[Work order] Return the records, each one exactly as written.

··· Information supplied ···

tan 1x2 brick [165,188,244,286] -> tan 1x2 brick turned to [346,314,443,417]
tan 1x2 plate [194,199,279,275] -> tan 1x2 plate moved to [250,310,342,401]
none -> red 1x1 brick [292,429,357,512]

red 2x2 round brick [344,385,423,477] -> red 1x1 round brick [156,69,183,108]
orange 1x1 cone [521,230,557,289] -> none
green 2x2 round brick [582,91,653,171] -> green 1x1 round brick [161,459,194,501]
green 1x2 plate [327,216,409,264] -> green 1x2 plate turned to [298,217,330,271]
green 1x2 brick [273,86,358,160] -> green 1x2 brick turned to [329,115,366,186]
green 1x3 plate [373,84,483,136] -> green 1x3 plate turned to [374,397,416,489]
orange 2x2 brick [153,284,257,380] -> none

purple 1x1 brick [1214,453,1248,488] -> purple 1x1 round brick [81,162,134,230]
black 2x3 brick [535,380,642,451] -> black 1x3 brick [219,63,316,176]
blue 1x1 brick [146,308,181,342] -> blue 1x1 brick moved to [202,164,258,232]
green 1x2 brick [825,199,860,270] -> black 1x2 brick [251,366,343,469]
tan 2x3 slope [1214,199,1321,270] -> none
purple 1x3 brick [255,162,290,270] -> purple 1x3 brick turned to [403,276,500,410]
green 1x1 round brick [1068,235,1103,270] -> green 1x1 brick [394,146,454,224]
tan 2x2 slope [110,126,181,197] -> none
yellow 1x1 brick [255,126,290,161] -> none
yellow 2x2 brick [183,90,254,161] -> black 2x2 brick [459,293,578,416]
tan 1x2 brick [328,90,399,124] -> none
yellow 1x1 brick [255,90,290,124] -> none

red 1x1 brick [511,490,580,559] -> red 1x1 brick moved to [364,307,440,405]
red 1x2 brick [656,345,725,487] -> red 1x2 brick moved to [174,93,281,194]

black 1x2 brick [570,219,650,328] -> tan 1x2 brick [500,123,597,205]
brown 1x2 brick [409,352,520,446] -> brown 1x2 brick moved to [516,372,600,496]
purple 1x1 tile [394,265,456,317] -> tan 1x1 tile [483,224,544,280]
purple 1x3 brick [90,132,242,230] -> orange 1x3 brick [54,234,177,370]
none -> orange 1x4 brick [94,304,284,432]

···

[Output of the exercise]
tan 1x2 brick [165,188,244,286] -> tan 1x2 brick turned to [346,314,443,417]
tan 1x2 plate [194,199,279,275] -> tan 1x2 plate moved to [250,310,342,401]
none -> red 1x1 brick [292,429,357,512]

red 2x2 round brick [344,385,423,477] -> red 1x1 round brick [156,69,183,108]
orange 1x1 cone [521,230,557,289] -> none
green 2x2 round brick [582,91,653,171] -> green 1x1 round brick [161,459,194,501]
green 1x2 plate [327,216,409,264] -> green 1x2 plate turned to [298,217,330,271]
green 1x2 brick [273,86,358,160] -> green 1x2 brick turned to [329,115,366,186]
green 1x3 plate [373,84,483,136] -> green 1x3 plate turned to [374,397,416,489]
orange 2x2 brick [153,284,257,380] -> none

purple 1x1 brick [1214,453,1248,488] -> purple 1x1 round brick [81,162,134,230]
black 2x3 brick [535,380,642,451] -> black 1x3 brick [219,63,316,176]
blue 1x1 brick [146,308,181,342] -> blue 1x1 brick moved to [202,164,258,232]
green 1x2 brick [825,199,860,270] -> black 1x2 brick [251,366,343,469]
tan 2x3 slope [1214,199,1321,270] -> none
purple 1x3 brick [255,162,290,270] -> purple 1x3 brick turned to [403,276,500,410]
green 1x1 round brick [1068,235,1103,270] -> green 1x1 brick [394,146,454,224]
tan 2x2 slope [110,126,181,197] -> none
yellow 1x1 brick [255,126,290,161] -> none
yellow 2x2 brick [183,90,254,161] -> black 2x2 brick [459,293,578,416]
tan 1x2 brick [328,90,399,124] -> none
yellow 1x1 brick [255,90,290,124] -> none

red 1x1 brick [511,490,580,559] -> red 1x1 brick moved to [364,307,440,405]
red 1x2 brick [656,345,725,487] -> red 1x2 brick moved to [174,93,281,194]

black 1x2 brick [570,219,650,328] -> tan 1x2 brick [500,123,597,205]
brown 1x2 brick [409,352,520,446] -> brown 1x2 brick moved to [516,372,600,496]
purple 1x1 tile [394,265,456,317] -> tan 1x1 tile [483,224,544,280]
purple 1x3 brick [90,132,242,230] -> orange 1x3 brick [54,234,177,370]
none -> orange 1x4 brick [94,304,284,432]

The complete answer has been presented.